◆ STATED TASK
Count the lines in the rows below that contain the string "instrumentName", with case counting, and reply with only the number.

--------------------------------------------------

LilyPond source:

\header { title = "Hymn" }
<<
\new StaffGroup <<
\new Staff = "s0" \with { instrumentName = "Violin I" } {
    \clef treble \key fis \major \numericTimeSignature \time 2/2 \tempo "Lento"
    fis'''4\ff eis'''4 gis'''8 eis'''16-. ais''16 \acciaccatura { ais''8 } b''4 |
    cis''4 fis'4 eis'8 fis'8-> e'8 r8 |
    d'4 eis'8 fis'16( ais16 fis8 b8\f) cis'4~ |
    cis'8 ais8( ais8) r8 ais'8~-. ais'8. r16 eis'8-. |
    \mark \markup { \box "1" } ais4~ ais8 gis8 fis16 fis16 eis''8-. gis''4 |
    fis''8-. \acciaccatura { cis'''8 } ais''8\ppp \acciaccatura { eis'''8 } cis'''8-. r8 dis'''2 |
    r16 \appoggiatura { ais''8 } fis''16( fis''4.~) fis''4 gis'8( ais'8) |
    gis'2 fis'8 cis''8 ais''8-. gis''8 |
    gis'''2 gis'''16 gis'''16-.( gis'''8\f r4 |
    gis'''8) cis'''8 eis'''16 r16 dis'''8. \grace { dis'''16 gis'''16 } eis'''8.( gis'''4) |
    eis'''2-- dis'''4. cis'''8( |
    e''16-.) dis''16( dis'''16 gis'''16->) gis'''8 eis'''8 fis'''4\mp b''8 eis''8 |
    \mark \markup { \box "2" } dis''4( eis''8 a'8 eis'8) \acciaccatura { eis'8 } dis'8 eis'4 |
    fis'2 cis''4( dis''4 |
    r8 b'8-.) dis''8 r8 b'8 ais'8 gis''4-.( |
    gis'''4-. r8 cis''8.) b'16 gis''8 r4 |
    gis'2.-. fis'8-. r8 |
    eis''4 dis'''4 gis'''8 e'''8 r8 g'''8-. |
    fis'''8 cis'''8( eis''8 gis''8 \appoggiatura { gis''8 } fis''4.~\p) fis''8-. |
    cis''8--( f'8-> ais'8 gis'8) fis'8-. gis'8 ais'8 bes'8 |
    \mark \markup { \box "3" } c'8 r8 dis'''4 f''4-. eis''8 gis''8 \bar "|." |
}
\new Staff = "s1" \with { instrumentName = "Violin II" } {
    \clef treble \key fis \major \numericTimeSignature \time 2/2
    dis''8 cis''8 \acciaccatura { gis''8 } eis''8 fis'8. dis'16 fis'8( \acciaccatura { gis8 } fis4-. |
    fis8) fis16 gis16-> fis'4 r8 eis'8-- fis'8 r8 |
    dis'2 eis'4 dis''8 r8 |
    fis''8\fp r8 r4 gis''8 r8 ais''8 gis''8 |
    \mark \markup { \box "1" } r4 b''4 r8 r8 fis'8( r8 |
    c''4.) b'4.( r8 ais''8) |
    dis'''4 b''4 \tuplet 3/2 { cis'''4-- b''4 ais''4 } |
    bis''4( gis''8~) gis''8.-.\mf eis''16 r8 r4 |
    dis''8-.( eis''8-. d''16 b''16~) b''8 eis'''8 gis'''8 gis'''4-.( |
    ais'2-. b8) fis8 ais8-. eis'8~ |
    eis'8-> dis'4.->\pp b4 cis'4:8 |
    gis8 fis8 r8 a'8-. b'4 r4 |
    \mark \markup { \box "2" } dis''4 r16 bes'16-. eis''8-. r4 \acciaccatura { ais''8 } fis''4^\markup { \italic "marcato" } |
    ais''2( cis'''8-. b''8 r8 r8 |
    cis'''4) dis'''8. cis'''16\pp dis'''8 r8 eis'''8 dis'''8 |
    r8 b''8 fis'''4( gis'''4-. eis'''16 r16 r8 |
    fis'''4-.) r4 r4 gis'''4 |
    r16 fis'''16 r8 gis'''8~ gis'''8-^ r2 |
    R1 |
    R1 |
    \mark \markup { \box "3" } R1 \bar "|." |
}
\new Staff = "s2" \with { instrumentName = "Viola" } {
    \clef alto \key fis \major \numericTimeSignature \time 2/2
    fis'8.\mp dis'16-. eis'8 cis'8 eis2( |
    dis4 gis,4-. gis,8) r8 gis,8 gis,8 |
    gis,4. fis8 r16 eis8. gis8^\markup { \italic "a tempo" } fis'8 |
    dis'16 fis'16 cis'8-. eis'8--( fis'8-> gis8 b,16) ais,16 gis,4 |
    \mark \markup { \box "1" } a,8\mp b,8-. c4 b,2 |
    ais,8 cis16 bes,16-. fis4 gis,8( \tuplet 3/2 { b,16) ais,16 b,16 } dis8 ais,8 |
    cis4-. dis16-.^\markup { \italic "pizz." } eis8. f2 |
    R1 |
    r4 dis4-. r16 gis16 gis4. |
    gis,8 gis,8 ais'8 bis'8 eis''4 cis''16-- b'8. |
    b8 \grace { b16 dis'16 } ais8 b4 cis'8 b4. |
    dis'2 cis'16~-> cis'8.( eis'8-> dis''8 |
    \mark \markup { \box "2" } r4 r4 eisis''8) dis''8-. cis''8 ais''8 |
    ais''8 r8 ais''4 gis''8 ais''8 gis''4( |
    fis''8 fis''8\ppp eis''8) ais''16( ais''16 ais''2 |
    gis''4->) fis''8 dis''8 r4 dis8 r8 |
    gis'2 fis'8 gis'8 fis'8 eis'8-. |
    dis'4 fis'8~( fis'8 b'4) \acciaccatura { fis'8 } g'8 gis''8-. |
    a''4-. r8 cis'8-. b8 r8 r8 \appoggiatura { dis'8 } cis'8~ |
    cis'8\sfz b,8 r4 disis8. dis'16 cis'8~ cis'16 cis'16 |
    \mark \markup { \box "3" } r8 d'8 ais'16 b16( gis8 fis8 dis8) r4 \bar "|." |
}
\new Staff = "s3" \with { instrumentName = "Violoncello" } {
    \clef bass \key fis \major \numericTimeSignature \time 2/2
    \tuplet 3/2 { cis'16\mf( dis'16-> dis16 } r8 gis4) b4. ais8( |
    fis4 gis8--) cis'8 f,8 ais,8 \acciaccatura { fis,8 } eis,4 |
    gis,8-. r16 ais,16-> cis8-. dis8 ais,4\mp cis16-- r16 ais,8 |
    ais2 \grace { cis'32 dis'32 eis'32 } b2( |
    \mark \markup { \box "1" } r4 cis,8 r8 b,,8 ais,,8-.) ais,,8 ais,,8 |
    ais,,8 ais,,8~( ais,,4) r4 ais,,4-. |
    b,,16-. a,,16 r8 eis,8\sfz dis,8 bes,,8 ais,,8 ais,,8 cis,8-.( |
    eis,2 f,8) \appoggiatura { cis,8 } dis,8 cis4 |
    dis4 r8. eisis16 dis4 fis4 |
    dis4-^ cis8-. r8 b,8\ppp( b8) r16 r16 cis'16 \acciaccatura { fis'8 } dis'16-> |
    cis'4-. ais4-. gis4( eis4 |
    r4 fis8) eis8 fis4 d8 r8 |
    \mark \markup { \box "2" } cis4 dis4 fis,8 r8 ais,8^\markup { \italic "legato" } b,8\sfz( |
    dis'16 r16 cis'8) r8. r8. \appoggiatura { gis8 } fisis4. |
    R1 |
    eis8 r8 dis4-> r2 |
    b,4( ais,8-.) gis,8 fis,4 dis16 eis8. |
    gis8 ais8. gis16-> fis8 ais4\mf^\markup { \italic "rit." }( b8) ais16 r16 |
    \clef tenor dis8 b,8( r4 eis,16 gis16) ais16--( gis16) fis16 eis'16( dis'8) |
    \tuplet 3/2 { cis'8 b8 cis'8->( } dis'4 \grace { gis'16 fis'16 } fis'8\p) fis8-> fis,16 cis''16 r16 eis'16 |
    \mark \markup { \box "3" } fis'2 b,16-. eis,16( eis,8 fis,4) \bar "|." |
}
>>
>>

--------------------------------------------------

◆ ANSWER TO THIS TASK
4